A verbatim copy of the listing is needed; pictures are to be left out.
Top of Entries supplied
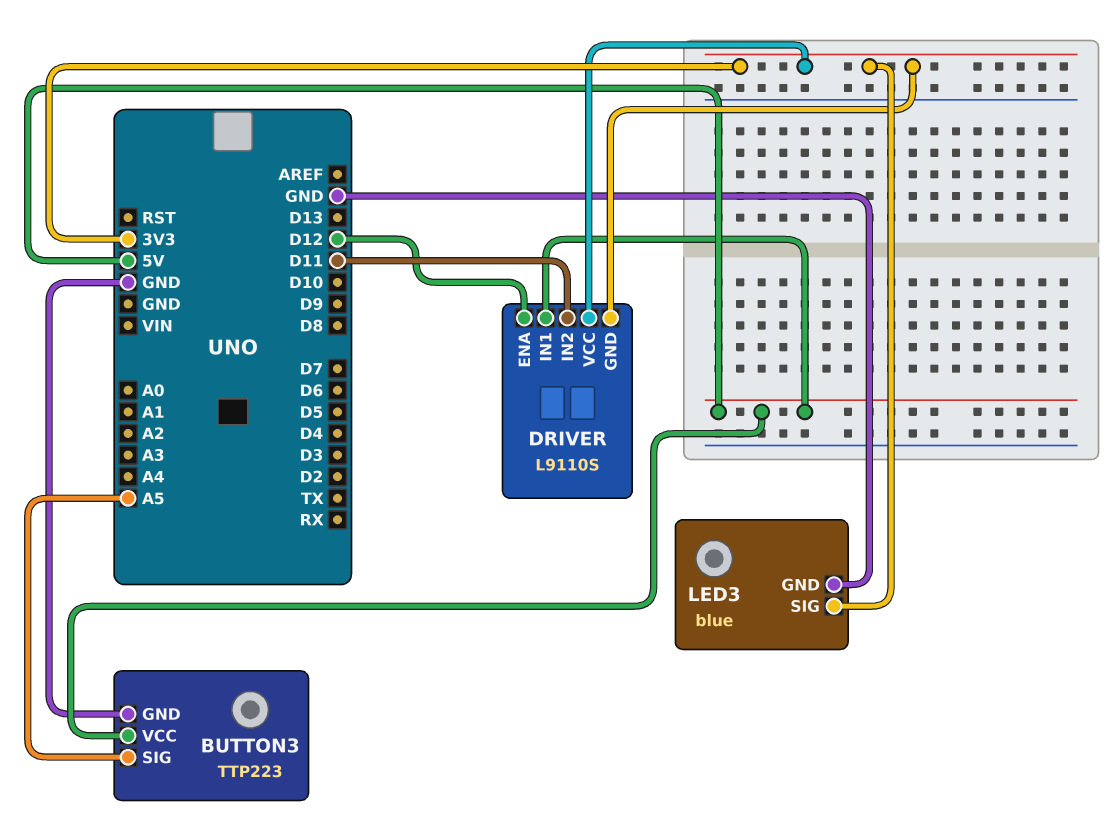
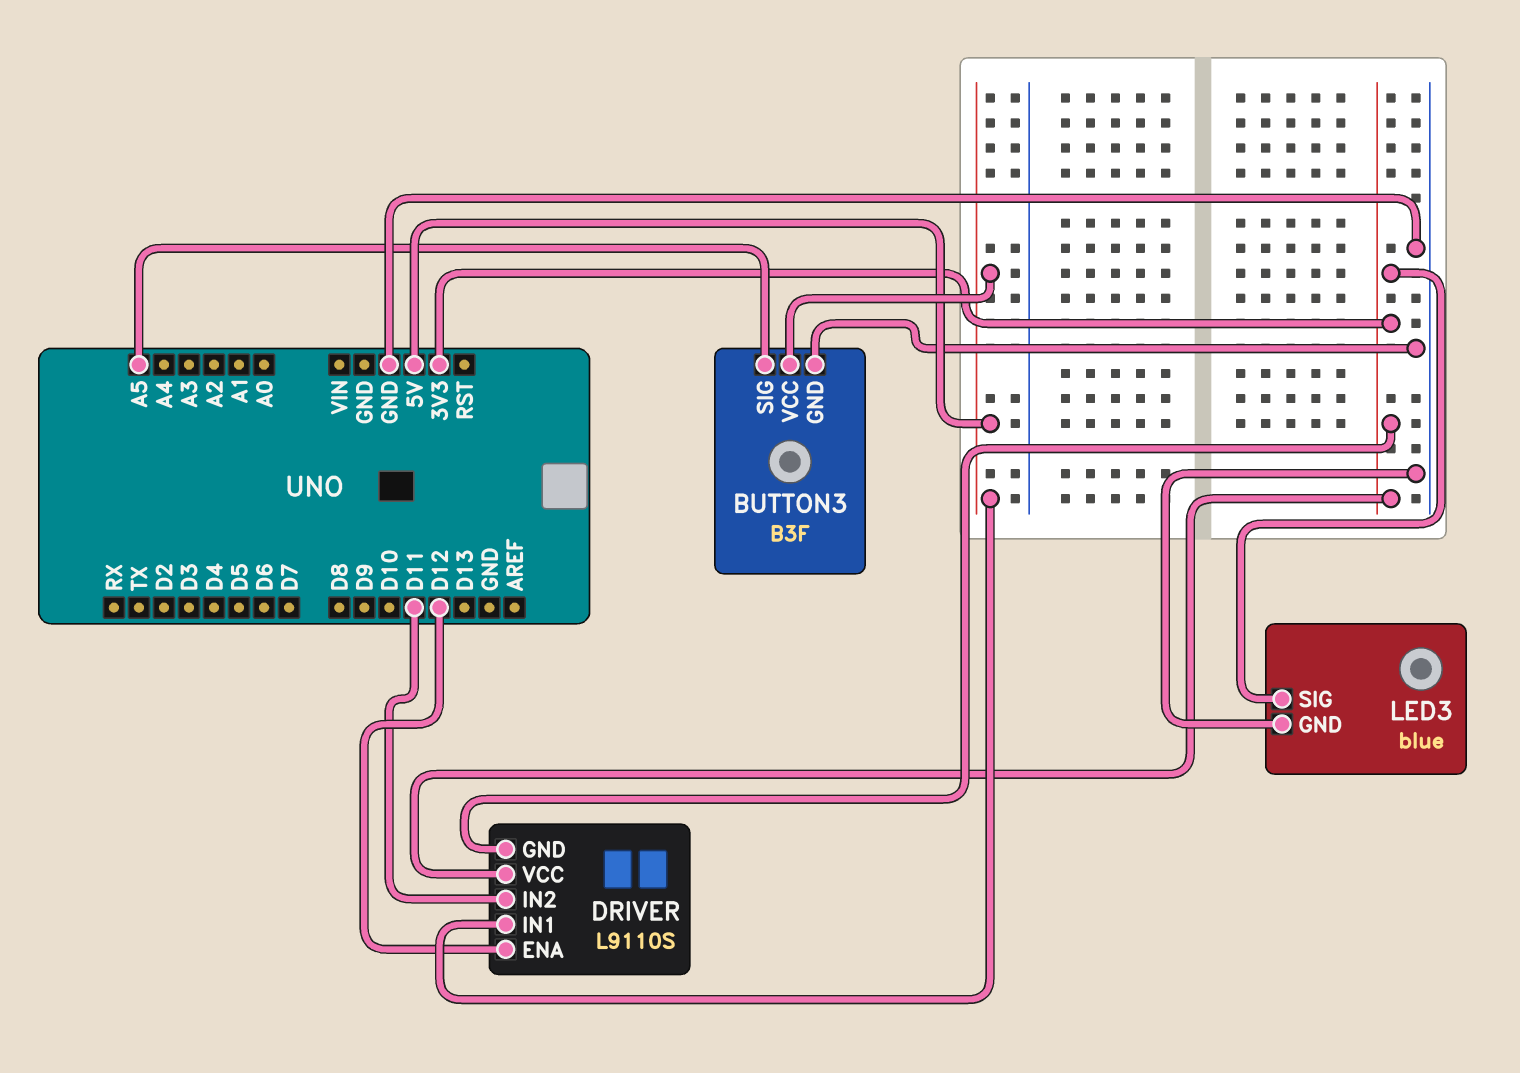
BUTTON3: TTP223 -> B3F

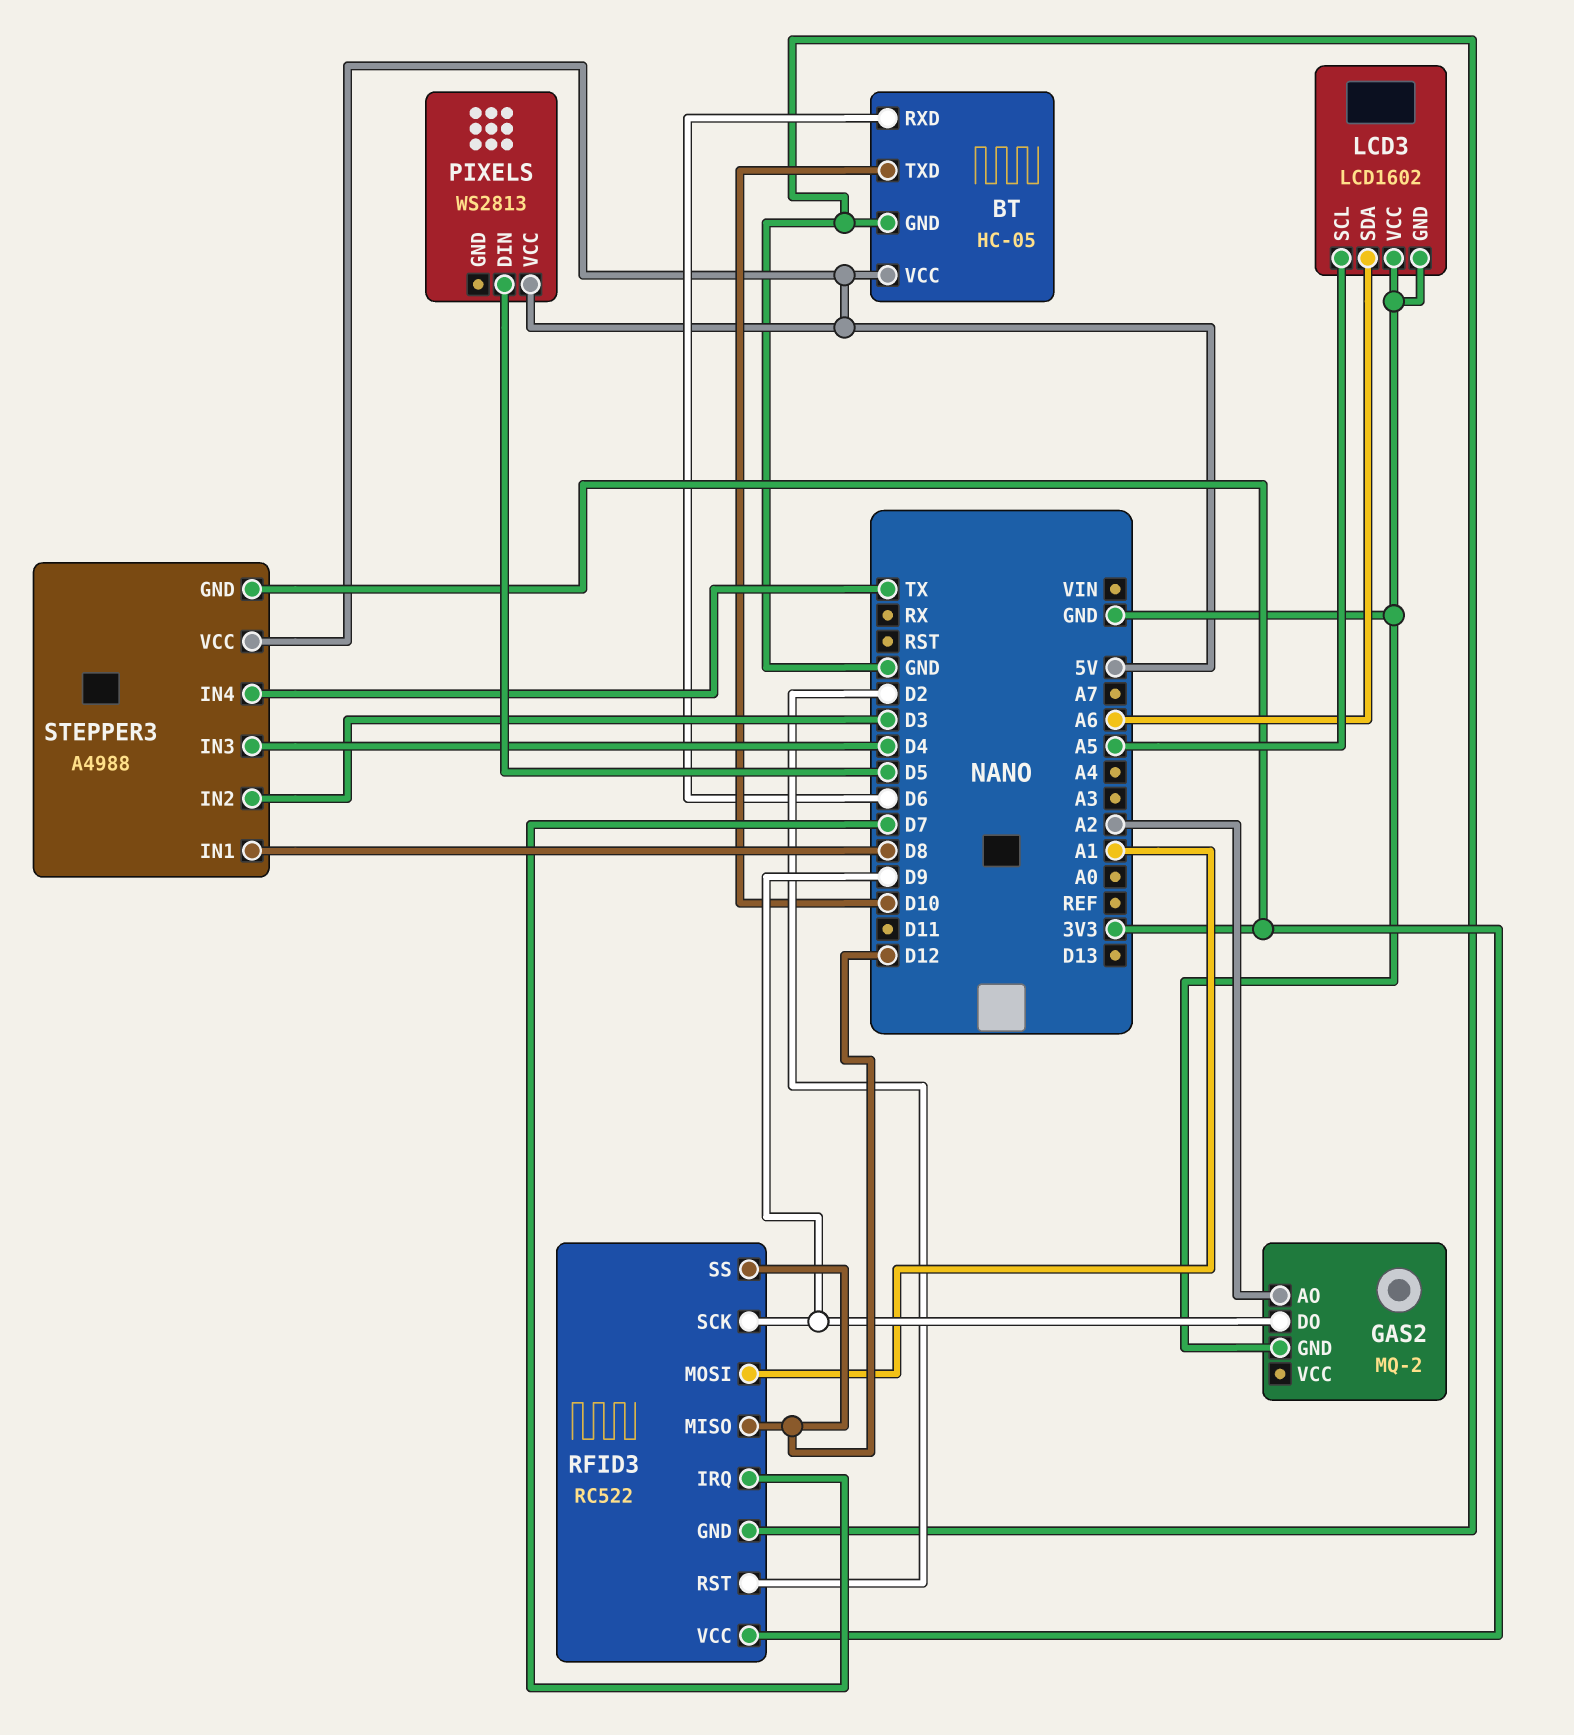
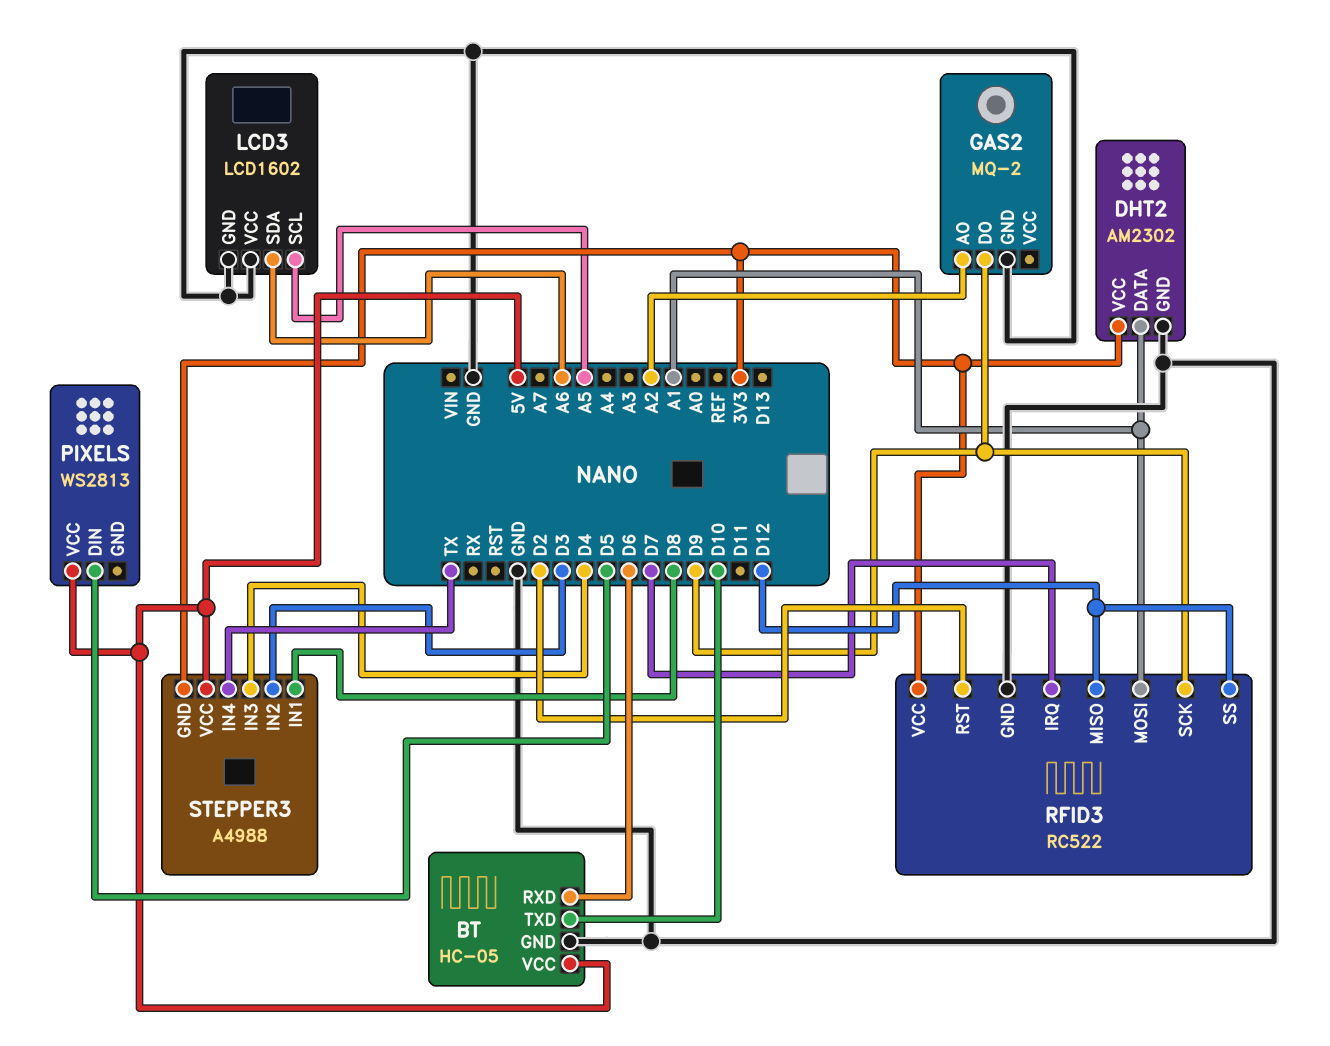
DHT2: none -> AM2302
DHT2 pin DATA: none -> A1
DHT2 pin GND: none -> GND
DHT2 pin VCC: none -> 3V3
Bottom of Entries supplied
Solution for this task:
BUTTON3: TTP223 -> B3F

DHT2: none -> AM2302
DHT2 pin DATA: none -> A1
DHT2 pin GND: none -> GND
DHT2 pin VCC: none -> 3V3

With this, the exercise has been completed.